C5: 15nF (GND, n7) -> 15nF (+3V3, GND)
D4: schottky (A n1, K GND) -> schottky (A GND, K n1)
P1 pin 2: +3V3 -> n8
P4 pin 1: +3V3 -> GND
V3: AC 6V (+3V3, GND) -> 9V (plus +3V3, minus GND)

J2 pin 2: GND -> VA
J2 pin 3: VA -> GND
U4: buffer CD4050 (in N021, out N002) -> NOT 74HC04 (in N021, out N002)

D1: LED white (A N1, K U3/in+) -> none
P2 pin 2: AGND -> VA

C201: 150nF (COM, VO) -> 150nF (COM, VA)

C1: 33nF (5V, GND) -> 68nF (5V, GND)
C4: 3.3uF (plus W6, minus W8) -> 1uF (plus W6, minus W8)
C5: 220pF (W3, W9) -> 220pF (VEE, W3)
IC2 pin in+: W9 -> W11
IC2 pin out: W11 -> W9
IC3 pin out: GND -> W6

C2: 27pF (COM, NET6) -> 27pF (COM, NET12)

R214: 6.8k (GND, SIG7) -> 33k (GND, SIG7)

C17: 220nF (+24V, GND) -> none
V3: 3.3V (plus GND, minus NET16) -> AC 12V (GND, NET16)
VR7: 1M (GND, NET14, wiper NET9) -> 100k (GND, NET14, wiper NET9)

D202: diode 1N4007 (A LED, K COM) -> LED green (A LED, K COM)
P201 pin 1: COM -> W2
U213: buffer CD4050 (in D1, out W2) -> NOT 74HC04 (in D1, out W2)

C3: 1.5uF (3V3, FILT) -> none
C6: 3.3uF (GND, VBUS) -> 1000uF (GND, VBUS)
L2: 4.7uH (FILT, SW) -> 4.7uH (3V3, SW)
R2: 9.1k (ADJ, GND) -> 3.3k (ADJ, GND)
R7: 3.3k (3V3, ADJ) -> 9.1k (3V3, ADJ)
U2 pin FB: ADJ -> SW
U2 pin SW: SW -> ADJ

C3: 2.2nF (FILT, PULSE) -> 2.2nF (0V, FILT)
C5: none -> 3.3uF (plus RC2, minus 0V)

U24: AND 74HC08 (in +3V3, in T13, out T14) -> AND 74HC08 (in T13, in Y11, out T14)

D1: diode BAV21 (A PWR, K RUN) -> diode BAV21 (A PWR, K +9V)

____________________

Task prompt »
Beginning with the first line and ending with the last, copy the material above exactly.

Written reply »
C5: 15nF (GND, n7) -> 15nF (+3V3, GND)
D4: schottky (A n1, K GND) -> schottky (A GND, K n1)
P1 pin 2: +3V3 -> n8
P4 pin 1: +3V3 -> GND
V3: AC 6V (+3V3, GND) -> 9V (plus +3V3, minus GND)

J2 pin 2: GND -> VA
J2 pin 3: VA -> GND
U4: buffer CD4050 (in N021, out N002) -> NOT 74HC04 (in N021, out N002)

D1: LED white (A N1, K U3/in+) -> none
P2 pin 2: AGND -> VA

C201: 150nF (COM, VO) -> 150nF (COM, VA)

C1: 33nF (5V, GND) -> 68nF (5V, GND)
C4: 3.3uF (plus W6, minus W8) -> 1uF (plus W6, minus W8)
C5: 220pF (W3, W9) -> 220pF (VEE, W3)
IC2 pin in+: W9 -> W11
IC2 pin out: W11 -> W9
IC3 pin out: GND -> W6

C2: 27pF (COM, NET6) -> 27pF (COM, NET12)

R214: 6.8k (GND, SIG7) -> 33k (GND, SIG7)

C17: 220nF (+24V, GND) -> none
V3: 3.3V (plus GND, minus NET16) -> AC 12V (GND, NET16)
VR7: 1M (GND, NET14, wiper NET9) -> 100k (GND, NET14, wiper NET9)

D202: diode 1N4007 (A LED, K COM) -> LED green (A LED, K COM)
P201 pin 1: COM -> W2
U213: buffer CD4050 (in D1, out W2) -> NOT 74HC04 (in D1, out W2)

C3: 1.5uF (3V3, FILT) -> none
C6: 3.3uF (GND, VBUS) -> 1000uF (GND, VBUS)
L2: 4.7uH (FILT, SW) -> 4.7uH (3V3, SW)
R2: 9.1k (ADJ, GND) -> 3.3k (ADJ, GND)
R7: 3.3k (3V3, ADJ) -> 9.1k (3V3, ADJ)
U2 pin FB: ADJ -> SW
U2 pin SW: SW -> ADJ

C3: 2.2nF (FILT, PULSE) -> 2.2nF (0V, FILT)
C5: none -> 3.3uF (plus RC2, minus 0V)

U24: AND 74HC08 (in +3V3, in T13, out T14) -> AND 74HC08 (in T13, in Y11, out T14)

D1: diode BAV21 (A PWR, K RUN) -> diode BAV21 (A PWR, K +9V)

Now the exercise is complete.